What you need to do
Can you update the lines from the line with "Question: Is metallic silver dumbbell at center positioned" up to and including the line with "You are standing in" so that "green glass bottle" becomes "amber glass jar" everywhere, with nothing else changed, and give back only those lines?

Records
○ ○ ○ ○ ○

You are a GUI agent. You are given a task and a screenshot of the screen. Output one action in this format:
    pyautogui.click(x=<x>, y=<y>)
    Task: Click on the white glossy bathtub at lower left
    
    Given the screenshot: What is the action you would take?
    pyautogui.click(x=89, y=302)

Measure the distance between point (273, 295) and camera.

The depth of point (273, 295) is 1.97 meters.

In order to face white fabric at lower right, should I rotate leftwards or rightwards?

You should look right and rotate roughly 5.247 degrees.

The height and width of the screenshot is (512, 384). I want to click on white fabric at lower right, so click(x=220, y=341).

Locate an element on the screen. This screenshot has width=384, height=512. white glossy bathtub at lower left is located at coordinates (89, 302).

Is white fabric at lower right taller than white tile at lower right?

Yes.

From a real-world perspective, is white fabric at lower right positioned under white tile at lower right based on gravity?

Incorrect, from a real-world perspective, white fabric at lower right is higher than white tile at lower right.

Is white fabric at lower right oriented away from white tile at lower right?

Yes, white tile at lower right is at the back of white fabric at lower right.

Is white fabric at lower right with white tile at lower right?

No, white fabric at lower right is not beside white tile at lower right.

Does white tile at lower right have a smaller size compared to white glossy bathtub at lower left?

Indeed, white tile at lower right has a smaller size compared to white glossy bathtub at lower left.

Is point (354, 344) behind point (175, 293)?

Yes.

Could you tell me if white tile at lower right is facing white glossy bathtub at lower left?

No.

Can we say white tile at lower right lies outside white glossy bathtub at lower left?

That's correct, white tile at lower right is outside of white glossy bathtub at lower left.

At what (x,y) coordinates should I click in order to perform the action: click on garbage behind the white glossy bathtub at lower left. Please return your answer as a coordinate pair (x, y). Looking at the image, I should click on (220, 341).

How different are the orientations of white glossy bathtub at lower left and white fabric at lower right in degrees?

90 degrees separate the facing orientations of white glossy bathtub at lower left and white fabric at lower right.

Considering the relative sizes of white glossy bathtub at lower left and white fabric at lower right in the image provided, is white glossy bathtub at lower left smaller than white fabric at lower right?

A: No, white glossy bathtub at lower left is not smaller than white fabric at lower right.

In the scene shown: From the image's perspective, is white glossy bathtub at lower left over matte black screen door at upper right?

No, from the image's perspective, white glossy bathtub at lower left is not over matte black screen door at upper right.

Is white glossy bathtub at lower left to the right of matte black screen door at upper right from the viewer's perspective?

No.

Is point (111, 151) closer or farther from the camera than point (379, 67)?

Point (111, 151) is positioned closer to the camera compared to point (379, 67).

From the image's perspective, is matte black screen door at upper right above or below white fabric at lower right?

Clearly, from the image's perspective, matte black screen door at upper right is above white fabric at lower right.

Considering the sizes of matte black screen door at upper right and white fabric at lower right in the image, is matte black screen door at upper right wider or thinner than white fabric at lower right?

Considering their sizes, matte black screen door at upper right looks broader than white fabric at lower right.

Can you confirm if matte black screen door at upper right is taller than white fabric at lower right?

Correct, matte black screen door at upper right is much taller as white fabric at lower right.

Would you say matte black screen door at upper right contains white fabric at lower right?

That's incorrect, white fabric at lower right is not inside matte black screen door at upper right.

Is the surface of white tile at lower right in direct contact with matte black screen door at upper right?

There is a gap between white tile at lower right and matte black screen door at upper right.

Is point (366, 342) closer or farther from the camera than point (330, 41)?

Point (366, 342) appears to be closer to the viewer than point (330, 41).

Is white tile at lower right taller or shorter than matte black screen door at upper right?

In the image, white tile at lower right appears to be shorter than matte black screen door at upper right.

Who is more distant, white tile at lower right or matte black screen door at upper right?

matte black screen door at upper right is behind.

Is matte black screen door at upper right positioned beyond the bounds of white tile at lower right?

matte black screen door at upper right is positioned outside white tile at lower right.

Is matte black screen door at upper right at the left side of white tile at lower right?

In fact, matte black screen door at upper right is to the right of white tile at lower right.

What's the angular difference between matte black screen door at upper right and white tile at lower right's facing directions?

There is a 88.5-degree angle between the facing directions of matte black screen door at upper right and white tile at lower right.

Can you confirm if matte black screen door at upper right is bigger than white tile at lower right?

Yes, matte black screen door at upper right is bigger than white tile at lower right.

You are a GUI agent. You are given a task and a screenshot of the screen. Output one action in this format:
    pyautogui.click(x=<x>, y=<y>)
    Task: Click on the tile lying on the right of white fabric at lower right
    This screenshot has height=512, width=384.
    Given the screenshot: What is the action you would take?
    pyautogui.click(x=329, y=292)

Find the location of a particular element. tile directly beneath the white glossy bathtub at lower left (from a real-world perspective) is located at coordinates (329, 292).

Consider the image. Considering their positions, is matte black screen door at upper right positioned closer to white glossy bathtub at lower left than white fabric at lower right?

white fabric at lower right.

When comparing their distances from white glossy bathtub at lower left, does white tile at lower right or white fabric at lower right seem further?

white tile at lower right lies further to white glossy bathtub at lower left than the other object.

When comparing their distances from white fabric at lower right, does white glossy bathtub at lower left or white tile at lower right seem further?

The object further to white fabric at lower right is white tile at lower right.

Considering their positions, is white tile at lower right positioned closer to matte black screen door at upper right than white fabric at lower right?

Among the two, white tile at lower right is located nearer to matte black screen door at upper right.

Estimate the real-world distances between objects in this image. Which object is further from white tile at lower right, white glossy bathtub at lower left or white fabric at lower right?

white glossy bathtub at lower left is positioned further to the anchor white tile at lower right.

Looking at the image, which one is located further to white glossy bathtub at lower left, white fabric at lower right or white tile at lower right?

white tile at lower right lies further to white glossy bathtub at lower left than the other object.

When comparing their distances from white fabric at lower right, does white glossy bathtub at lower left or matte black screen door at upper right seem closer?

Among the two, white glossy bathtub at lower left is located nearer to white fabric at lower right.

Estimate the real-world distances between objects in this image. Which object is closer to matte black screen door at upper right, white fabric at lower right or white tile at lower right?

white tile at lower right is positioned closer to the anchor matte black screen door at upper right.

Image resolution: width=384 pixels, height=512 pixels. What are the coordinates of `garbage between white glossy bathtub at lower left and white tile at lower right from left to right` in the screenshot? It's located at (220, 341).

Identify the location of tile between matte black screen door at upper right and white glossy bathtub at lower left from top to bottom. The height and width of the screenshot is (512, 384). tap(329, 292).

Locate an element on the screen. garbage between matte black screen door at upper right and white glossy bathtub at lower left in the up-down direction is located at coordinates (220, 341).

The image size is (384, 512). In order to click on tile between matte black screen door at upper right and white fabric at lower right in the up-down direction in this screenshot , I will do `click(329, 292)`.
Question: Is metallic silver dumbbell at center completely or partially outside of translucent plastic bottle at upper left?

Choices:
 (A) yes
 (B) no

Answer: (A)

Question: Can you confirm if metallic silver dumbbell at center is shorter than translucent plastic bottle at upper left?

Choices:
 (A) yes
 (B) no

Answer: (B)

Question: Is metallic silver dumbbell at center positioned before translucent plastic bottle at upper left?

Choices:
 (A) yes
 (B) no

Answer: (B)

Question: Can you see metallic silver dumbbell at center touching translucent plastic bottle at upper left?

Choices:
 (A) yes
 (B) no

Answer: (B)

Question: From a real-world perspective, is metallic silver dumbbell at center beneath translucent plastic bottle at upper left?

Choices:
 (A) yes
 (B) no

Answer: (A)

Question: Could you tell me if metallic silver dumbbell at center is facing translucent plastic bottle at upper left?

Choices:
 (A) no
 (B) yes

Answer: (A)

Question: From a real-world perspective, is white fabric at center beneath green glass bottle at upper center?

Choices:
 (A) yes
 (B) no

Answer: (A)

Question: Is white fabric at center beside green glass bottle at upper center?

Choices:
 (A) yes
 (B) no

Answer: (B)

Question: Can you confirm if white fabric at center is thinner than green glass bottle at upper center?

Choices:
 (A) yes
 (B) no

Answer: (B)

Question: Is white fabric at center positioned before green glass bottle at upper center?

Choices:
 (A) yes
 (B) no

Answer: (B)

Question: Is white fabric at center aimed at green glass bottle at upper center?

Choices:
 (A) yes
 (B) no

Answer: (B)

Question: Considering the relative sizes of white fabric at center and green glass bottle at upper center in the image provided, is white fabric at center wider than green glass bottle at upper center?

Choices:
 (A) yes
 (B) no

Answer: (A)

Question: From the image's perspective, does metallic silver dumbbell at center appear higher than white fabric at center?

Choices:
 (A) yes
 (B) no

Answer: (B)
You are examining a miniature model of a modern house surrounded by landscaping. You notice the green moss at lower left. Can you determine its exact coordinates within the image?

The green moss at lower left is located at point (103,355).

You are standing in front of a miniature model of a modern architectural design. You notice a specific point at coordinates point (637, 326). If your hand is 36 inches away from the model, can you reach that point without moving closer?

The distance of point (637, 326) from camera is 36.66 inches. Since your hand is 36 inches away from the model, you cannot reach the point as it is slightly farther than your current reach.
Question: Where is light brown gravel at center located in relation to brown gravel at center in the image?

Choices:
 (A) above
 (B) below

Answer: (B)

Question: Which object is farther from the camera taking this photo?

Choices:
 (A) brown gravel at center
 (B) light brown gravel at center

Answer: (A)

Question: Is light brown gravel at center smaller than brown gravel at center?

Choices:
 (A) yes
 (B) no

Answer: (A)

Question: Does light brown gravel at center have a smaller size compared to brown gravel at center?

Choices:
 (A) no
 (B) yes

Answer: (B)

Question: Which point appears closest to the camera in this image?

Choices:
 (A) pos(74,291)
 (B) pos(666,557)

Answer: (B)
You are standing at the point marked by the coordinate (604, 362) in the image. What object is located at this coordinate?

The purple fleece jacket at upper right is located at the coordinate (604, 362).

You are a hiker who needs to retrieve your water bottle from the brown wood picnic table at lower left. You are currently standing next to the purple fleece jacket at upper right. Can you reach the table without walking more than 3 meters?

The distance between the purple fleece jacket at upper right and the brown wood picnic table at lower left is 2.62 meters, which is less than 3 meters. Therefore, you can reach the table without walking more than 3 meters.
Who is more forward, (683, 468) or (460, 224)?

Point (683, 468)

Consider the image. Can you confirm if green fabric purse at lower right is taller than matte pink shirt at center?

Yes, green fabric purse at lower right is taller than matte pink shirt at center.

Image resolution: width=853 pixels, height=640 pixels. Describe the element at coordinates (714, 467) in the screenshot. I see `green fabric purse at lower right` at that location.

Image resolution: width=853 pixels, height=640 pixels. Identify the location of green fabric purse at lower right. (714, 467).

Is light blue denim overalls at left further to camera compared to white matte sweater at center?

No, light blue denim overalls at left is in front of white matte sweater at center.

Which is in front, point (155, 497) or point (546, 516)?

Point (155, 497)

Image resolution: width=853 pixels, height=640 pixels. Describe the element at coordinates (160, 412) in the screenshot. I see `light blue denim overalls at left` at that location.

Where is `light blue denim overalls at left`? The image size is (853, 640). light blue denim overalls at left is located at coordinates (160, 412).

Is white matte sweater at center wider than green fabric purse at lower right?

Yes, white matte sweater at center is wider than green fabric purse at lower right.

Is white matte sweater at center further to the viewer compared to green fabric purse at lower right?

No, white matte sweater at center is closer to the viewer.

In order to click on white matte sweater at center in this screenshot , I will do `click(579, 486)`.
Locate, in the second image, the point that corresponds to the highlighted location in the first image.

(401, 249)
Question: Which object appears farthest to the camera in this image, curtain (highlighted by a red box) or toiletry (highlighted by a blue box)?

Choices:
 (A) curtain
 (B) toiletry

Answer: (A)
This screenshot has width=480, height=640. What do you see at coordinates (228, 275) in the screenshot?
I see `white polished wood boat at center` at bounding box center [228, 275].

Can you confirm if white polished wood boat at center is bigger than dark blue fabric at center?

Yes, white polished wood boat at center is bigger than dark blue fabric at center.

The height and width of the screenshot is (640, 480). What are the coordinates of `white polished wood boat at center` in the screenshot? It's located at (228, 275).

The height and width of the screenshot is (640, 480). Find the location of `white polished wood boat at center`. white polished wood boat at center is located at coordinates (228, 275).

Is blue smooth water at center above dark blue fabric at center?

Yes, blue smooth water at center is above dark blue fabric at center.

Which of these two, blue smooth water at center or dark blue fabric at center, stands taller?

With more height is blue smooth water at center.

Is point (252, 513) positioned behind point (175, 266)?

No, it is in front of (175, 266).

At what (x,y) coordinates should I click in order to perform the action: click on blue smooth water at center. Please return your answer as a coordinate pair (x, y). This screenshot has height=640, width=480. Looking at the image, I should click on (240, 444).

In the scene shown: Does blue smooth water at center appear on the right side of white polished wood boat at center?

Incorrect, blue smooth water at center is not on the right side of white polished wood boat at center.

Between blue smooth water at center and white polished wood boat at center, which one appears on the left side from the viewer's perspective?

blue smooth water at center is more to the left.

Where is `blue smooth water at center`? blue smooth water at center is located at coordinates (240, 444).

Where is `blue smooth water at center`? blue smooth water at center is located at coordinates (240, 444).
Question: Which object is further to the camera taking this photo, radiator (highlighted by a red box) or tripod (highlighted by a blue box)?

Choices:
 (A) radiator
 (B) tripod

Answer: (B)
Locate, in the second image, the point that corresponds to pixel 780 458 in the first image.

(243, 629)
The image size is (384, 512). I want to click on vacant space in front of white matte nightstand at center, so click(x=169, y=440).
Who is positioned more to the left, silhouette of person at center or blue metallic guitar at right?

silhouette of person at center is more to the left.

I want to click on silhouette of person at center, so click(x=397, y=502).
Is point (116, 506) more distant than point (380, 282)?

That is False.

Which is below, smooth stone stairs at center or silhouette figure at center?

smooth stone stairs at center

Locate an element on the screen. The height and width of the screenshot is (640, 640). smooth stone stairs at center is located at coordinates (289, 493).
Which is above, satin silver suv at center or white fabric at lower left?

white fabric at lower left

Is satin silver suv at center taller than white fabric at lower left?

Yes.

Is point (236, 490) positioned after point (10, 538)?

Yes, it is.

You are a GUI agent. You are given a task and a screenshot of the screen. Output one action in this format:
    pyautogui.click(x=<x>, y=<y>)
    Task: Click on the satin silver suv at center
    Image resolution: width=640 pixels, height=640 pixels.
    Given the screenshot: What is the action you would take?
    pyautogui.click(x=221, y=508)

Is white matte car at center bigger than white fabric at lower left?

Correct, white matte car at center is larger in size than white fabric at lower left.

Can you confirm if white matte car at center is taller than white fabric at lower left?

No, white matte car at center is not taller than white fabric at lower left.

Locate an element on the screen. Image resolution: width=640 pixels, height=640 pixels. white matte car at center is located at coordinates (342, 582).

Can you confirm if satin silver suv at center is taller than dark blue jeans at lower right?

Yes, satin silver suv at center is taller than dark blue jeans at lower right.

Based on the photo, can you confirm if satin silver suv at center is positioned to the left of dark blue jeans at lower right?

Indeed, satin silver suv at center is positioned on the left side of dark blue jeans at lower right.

○ ○ ○ ○ ○

Result
Question: Is metallic silver dumbbell at center positioned before translucent plastic bottle at upper left?

Choices:
 (A) yes
 (B) no

Answer: (B)

Question: Can you see metallic silver dumbbell at center touching translucent plastic bottle at upper left?

Choices:
 (A) yes
 (B) no

Answer: (B)

Question: From a real-world perspective, is metallic silver dumbbell at center beneath translucent plastic bottle at upper left?

Choices:
 (A) yes
 (B) no

Answer: (A)

Question: Could you tell me if metallic silver dumbbell at center is facing translucent plastic bottle at upper left?

Choices:
 (A) no
 (B) yes

Answer: (A)

Question: From a real-world perspective, is white fabric at center beneath amber glass jar at upper center?

Choices:
 (A) yes
 (B) no

Answer: (A)

Question: Is white fabric at center beside amber glass jar at upper center?

Choices:
 (A) yes
 (B) no

Answer: (B)

Question: Can you confirm if white fabric at center is thinner than amber glass jar at upper center?

Choices:
 (A) yes
 (B) no

Answer: (B)

Question: Is white fabric at center positioned before amber glass jar at upper center?

Choices:
 (A) yes
 (B) no

Answer: (B)

Question: Is white fabric at center aimed at amber glass jar at upper center?

Choices:
 (A) yes
 (B) no

Answer: (B)

Question: Considering the relative sizes of white fabric at center and amber glass jar at upper center in the image provided, is white fabric at center wider than amber glass jar at upper center?

Choices:
 (A) yes
 (B) no

Answer: (A)

Question: From the image's perspective, does metallic silver dumbbell at center appear higher than white fabric at center?

Choices:
 (A) yes
 (B) no

Answer: (B)
You are examining a miniature model of a modern house surrounded by landscaping. You notice the green moss at lower left. Can you determine its exact coordinates within the image?

The green moss at lower left is located at point (103,355).

You are standing in front of a miniature model of a modern architectural design. You notice a specific point at coordinates point (637, 326). If your hand is 36 inches away from the model, can you reach that point without moving closer?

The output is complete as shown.